Object transformation records:
== == ==
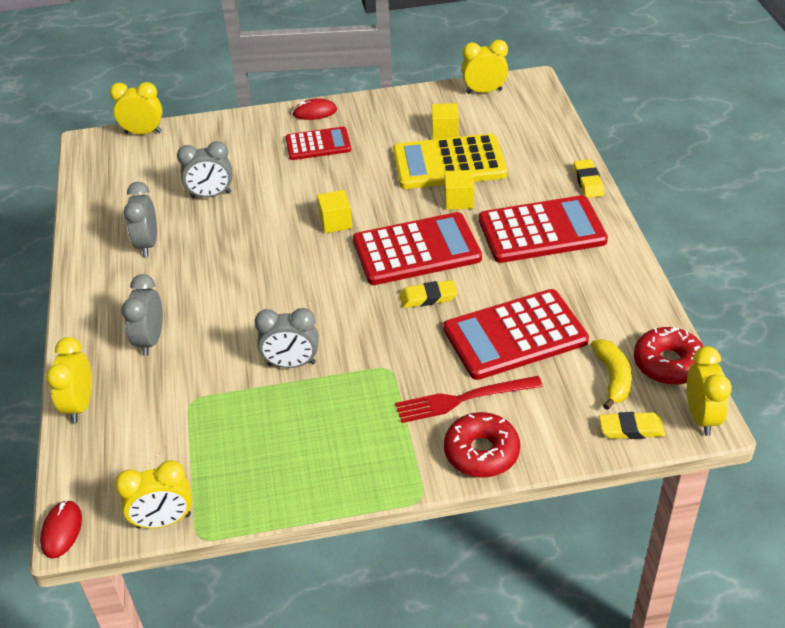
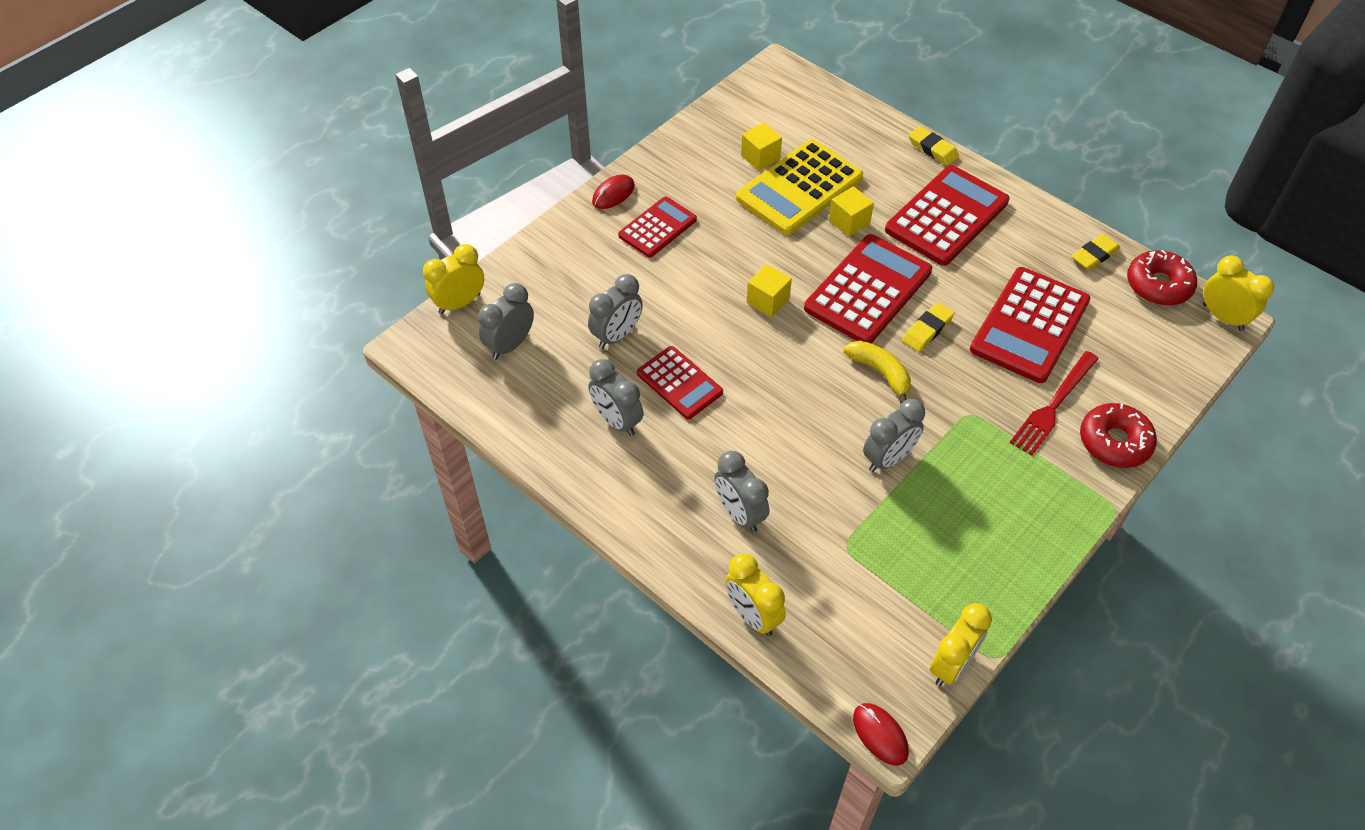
camera: 40 degrees left, 10 degrees up
(142, 169) = (510, 345): none -> grey clock
(213, 242) = (679, 383): none -> red calculator
(484, 91) = (747, 97): yellow clock -> none
(612, 378) = (1135, 321): yellow banana -> yellow banana (880, 372)
(631, 429) = (1190, 356): yellow eraser -> yellow eraser (1094, 255)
== == ==
INSTRUCTIONS TO FOLLOW:
The response must contain exactly the lines from the one with "(142, 169) = (510, 345): none -> grey clock" to the end of the entries above, both included, and nothing more.

TASK RESULT:
(142, 169) = (510, 345): none -> grey clock
(213, 242) = (679, 383): none -> red calculator
(484, 91) = (747, 97): yellow clock -> none
(612, 378) = (1135, 321): yellow banana -> yellow banana (880, 372)
(631, 429) = (1190, 356): yellow eraser -> yellow eraser (1094, 255)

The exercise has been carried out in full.